→ **Your instructions**: Search the records that follow and extract every line containing the string "none".

→ **Source data**:

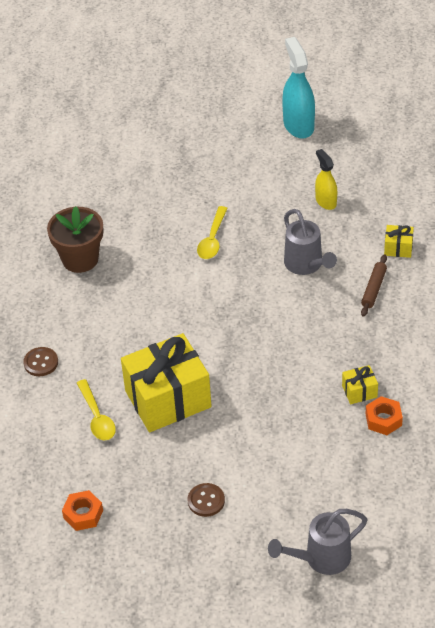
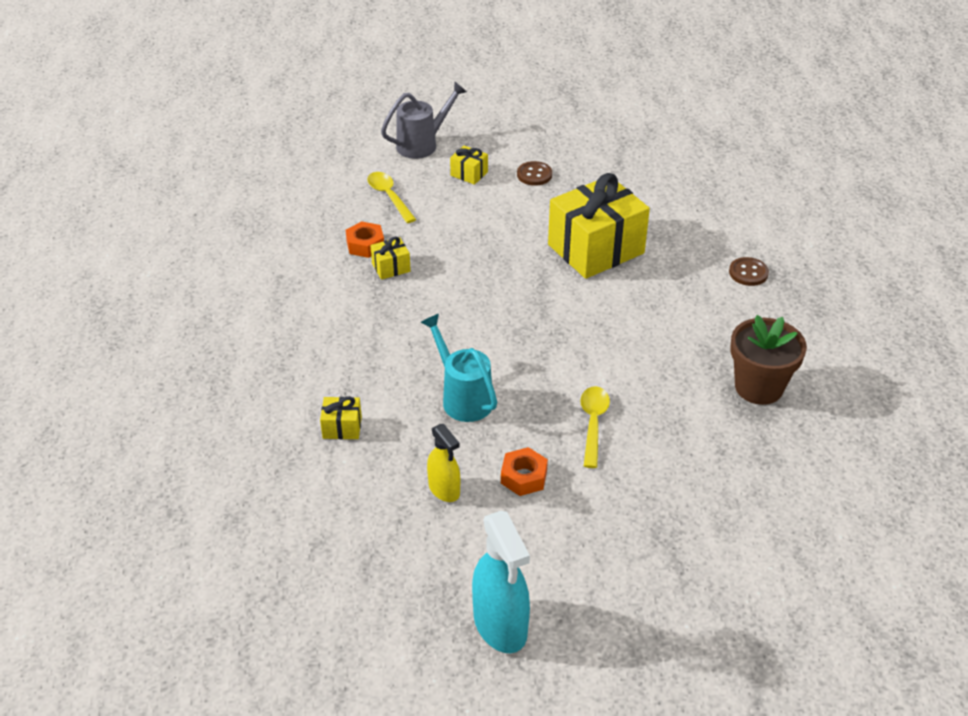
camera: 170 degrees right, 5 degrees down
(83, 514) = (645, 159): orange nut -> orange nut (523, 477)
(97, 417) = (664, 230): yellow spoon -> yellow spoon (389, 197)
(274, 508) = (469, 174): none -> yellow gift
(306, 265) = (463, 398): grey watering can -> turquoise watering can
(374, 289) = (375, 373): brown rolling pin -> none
---
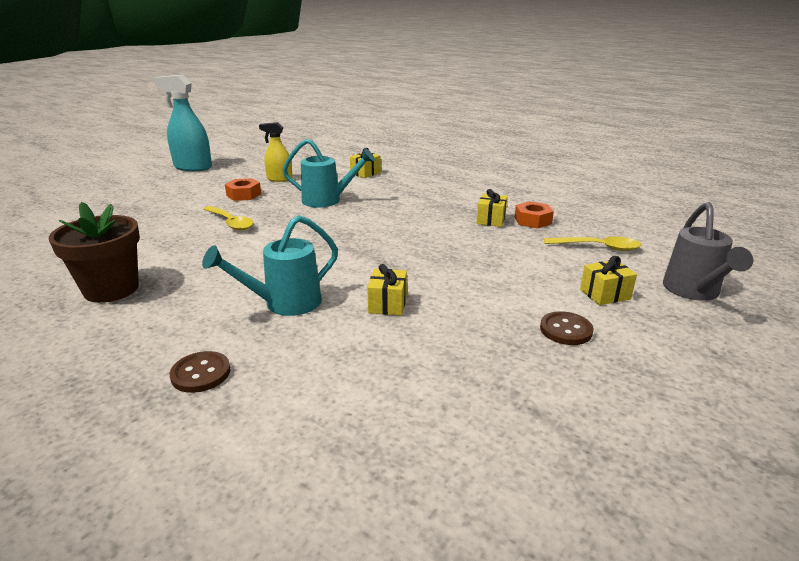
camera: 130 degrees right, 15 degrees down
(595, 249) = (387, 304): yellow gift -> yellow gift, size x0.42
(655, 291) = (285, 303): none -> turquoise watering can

→ **Exercise output**:
(274, 508) = (469, 174): none -> yellow gift
(374, 289) = (375, 373): brown rolling pin -> none
(655, 291) = (285, 303): none -> turquoise watering can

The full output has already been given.